━━ EXERCISE INPUT

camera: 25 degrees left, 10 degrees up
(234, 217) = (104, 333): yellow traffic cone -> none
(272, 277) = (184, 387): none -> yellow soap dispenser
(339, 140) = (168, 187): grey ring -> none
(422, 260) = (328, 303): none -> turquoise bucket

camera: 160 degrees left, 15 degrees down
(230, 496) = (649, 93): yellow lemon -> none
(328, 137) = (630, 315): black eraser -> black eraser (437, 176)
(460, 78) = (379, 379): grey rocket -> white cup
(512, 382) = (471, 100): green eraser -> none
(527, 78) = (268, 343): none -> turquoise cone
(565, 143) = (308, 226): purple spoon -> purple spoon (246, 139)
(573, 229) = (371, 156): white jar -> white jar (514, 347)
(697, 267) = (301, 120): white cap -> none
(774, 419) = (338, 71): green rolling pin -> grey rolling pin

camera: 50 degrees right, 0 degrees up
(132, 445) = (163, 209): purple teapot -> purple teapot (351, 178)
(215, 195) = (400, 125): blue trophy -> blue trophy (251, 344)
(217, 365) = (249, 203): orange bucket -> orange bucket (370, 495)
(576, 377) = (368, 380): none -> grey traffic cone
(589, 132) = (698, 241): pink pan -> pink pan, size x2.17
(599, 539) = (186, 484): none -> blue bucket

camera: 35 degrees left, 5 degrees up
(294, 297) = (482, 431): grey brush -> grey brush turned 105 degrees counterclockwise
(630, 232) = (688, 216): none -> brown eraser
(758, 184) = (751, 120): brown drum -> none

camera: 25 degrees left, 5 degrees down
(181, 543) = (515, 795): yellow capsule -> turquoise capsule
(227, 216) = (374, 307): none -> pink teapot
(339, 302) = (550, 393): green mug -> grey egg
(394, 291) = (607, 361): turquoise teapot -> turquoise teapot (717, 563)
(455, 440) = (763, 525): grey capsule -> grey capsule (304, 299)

━━━━

* **ASSIGNMENT**
Copy each record from above exactly, and include every line.

* **YOUR RESPONSE**
camera: 25 degrees left, 10 degrees up
(234, 217) = (104, 333): yellow traffic cone -> none
(272, 277) = (184, 387): none -> yellow soap dispenser
(339, 140) = (168, 187): grey ring -> none
(422, 260) = (328, 303): none -> turquoise bucket

camera: 160 degrees left, 15 degrees down
(230, 496) = (649, 93): yellow lemon -> none
(328, 137) = (630, 315): black eraser -> black eraser (437, 176)
(460, 78) = (379, 379): grey rocket -> white cup
(512, 382) = (471, 100): green eraser -> none
(527, 78) = (268, 343): none -> turquoise cone
(565, 143) = (308, 226): purple spoon -> purple spoon (246, 139)
(573, 229) = (371, 156): white jar -> white jar (514, 347)
(697, 267) = (301, 120): white cap -> none
(774, 419) = (338, 71): green rolling pin -> grey rolling pin

camera: 50 degrees right, 0 degrees up
(132, 445) = (163, 209): purple teapot -> purple teapot (351, 178)
(215, 195) = (400, 125): blue trophy -> blue trophy (251, 344)
(217, 365) = (249, 203): orange bucket -> orange bucket (370, 495)
(576, 377) = (368, 380): none -> grey traffic cone
(589, 132) = (698, 241): pink pan -> pink pan, size x2.17
(599, 539) = (186, 484): none -> blue bucket

camera: 35 degrees left, 5 degrees up
(294, 297) = (482, 431): grey brush -> grey brush turned 105 degrees counterclockwise
(630, 232) = (688, 216): none -> brown eraser
(758, 184) = (751, 120): brown drum -> none

camera: 25 degrees left, 5 degrees down
(181, 543) = (515, 795): yellow capsule -> turquoise capsule
(227, 216) = (374, 307): none -> pink teapot
(339, 302) = (550, 393): green mug -> grey egg
(394, 291) = (607, 361): turquoise teapot -> turquoise teapot (717, 563)
(455, 440) = (763, 525): grey capsule -> grey capsule (304, 299)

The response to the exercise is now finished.